[Opening PROVIDED DATA section]

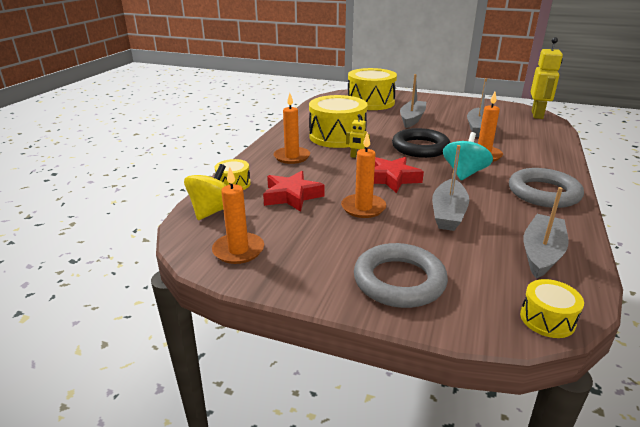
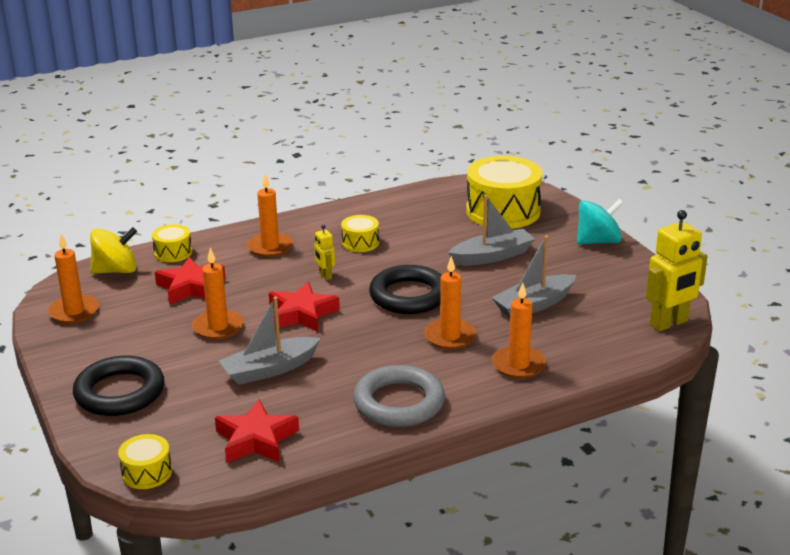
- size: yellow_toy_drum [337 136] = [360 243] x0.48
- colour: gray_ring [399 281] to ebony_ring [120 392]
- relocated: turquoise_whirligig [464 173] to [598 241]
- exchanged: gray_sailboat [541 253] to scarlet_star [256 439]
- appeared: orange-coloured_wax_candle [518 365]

[Closing PROVIDED DATA section]

TRY IT —
The answer should consist only of the lines from the one containing "- relocated: turquoise_whirligig" through the last line of the data, given again exactly.

EXERCISE RESULT —
- relocated: turquoise_whirligig [464 173] to [598 241]
- exchanged: gray_sailboat [541 253] to scarlet_star [256 439]
- appeared: orange-coloured_wax_candle [518 365]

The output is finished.